INSTRUCTIONS FOR THE TASK: Each line from the start of the entries through the line that contains "D4: diode 1N4148" should be output exactly, please.

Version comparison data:
____

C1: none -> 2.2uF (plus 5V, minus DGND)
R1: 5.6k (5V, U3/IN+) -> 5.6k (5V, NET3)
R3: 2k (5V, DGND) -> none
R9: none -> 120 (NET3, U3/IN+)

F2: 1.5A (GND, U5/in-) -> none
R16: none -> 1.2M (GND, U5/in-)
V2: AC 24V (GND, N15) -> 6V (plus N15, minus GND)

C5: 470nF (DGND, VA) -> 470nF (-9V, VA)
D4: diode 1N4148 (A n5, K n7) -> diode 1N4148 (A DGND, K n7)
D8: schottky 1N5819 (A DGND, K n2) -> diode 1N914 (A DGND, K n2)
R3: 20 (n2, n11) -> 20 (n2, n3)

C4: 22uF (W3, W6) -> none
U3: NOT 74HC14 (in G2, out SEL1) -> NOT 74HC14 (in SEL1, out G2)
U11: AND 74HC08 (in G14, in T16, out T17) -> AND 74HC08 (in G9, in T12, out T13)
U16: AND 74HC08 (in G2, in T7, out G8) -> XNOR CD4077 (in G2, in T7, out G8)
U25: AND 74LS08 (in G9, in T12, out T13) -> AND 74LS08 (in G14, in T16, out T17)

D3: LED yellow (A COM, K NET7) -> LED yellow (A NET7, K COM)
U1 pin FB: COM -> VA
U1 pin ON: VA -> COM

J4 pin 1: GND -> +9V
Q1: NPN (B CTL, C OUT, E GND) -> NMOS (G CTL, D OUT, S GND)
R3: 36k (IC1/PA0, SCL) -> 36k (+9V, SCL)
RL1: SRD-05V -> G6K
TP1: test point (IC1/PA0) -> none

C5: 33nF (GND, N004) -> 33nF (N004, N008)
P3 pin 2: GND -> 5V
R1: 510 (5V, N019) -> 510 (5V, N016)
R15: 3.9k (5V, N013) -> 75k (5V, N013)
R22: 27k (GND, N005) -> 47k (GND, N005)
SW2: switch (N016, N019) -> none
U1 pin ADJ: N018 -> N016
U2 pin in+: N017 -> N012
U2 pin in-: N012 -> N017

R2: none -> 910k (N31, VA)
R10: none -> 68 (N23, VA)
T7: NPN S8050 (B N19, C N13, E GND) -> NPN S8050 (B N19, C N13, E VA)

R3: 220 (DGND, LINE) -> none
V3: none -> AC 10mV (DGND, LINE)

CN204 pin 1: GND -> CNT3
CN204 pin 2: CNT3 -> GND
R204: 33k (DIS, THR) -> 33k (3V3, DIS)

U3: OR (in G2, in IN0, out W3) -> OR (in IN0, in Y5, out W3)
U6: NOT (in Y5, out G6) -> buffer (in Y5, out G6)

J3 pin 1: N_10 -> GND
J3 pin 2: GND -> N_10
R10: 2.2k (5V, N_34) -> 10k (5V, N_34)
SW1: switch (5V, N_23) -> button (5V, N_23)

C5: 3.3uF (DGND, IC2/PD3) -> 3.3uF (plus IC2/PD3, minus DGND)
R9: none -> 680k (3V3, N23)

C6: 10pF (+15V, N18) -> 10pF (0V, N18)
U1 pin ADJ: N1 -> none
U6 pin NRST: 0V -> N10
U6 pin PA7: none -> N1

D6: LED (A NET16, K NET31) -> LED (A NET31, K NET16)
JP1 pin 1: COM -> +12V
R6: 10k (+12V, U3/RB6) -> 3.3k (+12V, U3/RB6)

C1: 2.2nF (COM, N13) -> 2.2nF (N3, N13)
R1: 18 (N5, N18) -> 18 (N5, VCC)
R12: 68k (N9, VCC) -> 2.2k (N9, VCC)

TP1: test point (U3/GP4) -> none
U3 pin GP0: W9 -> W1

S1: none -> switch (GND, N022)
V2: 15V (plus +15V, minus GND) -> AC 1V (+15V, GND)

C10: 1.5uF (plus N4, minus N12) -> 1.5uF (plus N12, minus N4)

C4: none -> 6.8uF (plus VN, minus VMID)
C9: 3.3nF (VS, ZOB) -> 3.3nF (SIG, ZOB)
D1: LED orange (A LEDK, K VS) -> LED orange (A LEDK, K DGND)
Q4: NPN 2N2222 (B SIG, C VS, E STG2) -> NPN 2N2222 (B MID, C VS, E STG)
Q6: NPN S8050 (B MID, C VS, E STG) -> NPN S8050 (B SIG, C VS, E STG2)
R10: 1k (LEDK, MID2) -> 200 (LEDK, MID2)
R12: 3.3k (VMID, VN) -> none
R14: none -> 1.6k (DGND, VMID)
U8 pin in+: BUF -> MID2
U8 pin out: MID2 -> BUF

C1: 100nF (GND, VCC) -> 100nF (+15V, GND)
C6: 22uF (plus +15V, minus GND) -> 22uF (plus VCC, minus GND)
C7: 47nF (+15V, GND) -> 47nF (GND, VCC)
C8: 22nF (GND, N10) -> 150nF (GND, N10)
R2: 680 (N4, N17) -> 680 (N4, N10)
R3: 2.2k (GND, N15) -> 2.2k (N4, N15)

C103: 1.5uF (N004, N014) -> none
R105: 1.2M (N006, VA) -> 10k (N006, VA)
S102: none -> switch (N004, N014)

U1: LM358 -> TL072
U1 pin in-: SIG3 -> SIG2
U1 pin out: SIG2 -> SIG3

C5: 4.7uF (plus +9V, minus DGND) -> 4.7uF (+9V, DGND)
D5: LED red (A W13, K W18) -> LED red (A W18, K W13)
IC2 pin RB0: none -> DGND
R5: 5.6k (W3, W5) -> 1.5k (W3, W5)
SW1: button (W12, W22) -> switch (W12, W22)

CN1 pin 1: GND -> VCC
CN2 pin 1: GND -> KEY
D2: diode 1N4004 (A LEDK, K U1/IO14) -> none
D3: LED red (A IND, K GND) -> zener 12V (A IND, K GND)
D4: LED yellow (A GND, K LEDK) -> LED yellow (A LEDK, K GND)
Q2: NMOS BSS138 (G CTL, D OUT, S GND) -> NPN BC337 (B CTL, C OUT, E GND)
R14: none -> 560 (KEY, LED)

____

TASK ANSWER:
C1: none -> 2.2uF (plus 5V, minus DGND)
R1: 5.6k (5V, U3/IN+) -> 5.6k (5V, NET3)
R3: 2k (5V, DGND) -> none
R9: none -> 120 (NET3, U3/IN+)

F2: 1.5A (GND, U5/in-) -> none
R16: none -> 1.2M (GND, U5/in-)
V2: AC 24V (GND, N15) -> 6V (plus N15, minus GND)

C5: 470nF (DGND, VA) -> 470nF (-9V, VA)
D4: diode 1N4148 (A n5, K n7) -> diode 1N4148 (A DGND, K n7)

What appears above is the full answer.